In your copy, each record should read exactly as it does below, and no pictures should be present.

Start of Material for this exercise

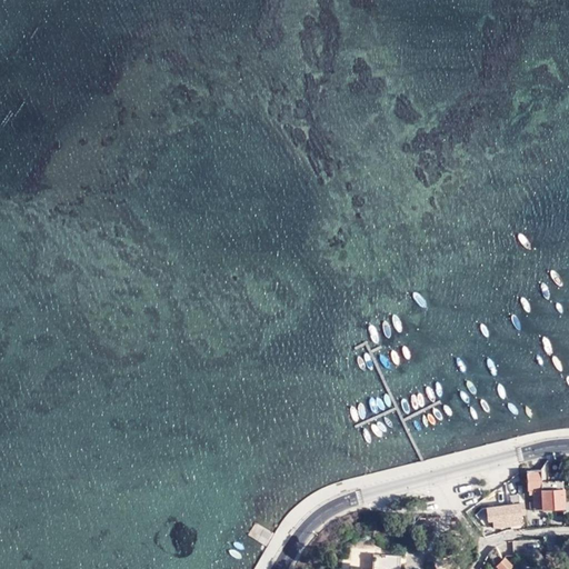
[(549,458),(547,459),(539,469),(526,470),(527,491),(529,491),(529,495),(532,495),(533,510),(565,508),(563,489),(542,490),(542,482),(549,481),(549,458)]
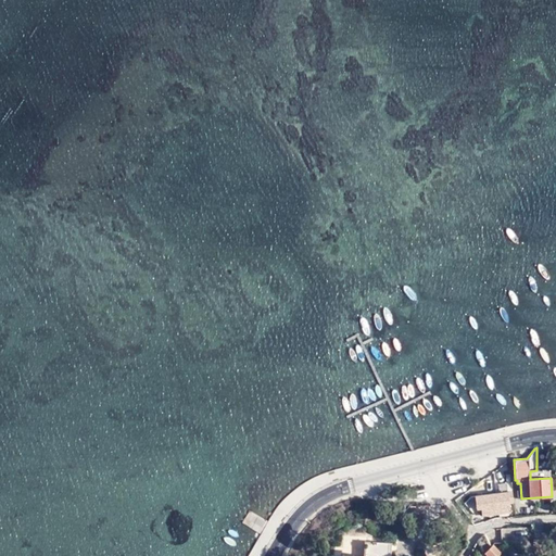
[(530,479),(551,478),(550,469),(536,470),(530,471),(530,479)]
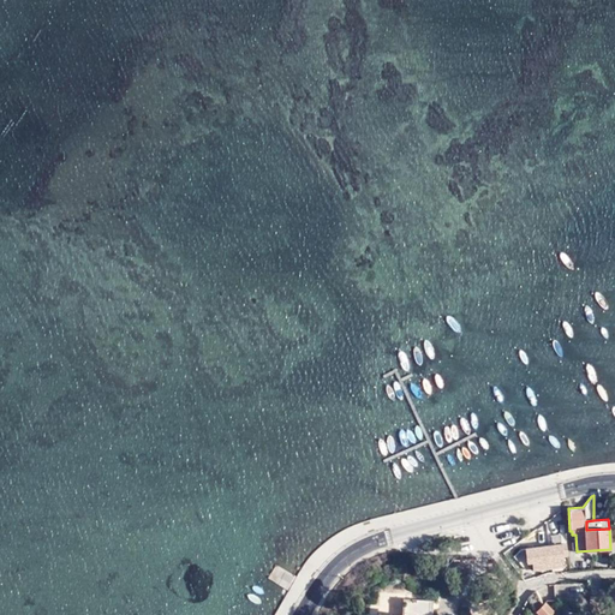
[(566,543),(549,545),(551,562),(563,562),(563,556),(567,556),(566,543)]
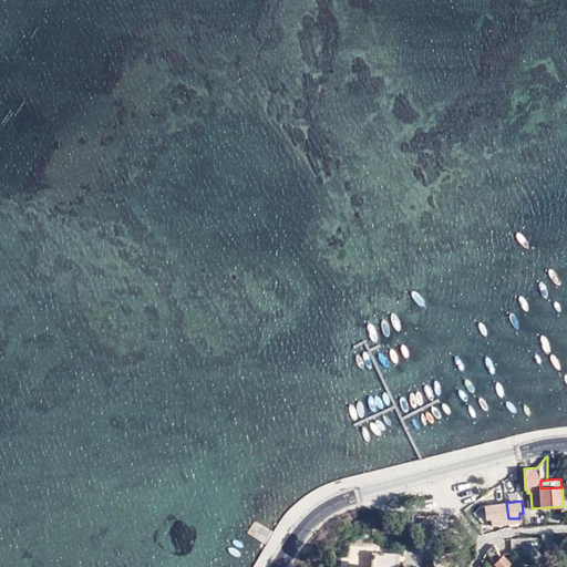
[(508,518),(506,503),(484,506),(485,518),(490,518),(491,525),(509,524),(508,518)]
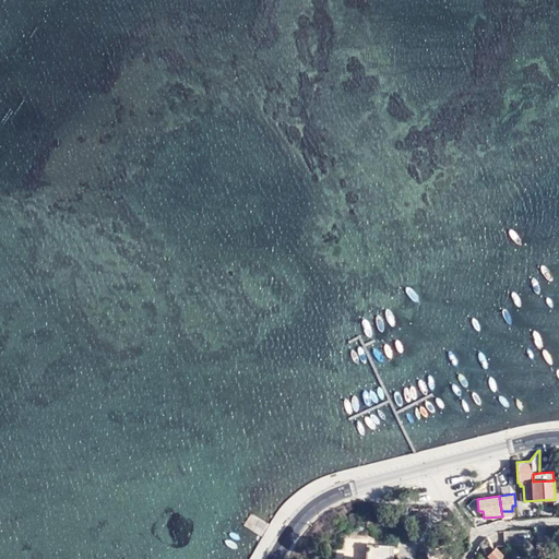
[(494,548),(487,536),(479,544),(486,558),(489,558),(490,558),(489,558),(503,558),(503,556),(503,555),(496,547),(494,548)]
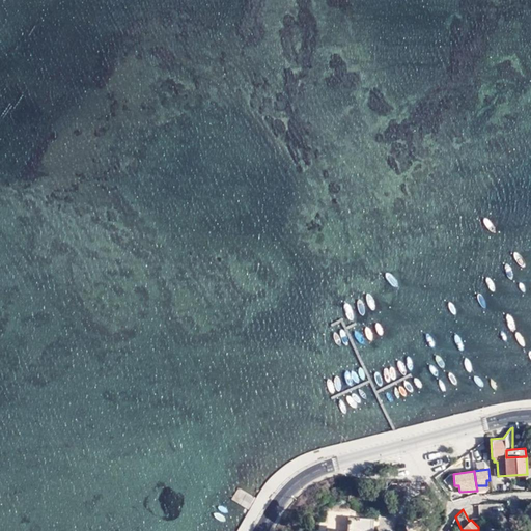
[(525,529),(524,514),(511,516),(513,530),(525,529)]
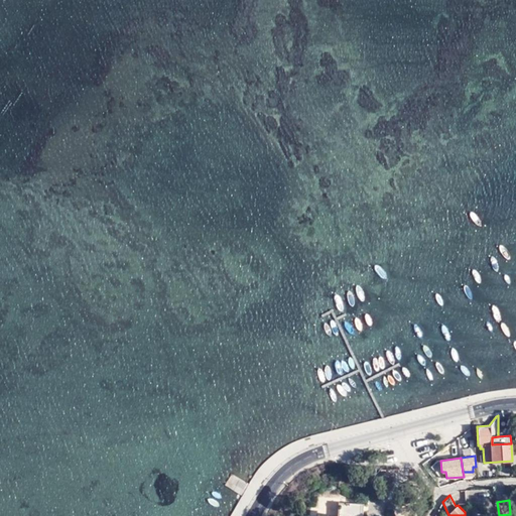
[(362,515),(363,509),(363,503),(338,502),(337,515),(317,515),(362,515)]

End of Material for this exercise

Response for this exercise
[(549,458),(547,459),(539,469),(526,470),(527,491),(529,491),(529,495),(532,495),(533,510),(565,508),(563,489),(542,490),(542,482),(549,481),(549,458)]
[(530,479),(551,478),(550,469),(536,470),(530,471),(530,479)]
[(566,543),(549,545),(551,562),(563,562),(563,556),(567,556),(566,543)]
[(508,518),(506,503),(484,506),(485,518),(490,518),(491,525),(509,524),(508,518)]
[(494,548),(487,536),(479,544),(486,558),(489,558),(490,558),(489,558),(503,558),(503,556),(503,555),(496,547),(494,548)]
[(525,529),(524,514),(511,516),(513,530),(525,529)]
[(362,515),(363,509),(363,503),(338,502),(337,515),(317,515),(362,515)]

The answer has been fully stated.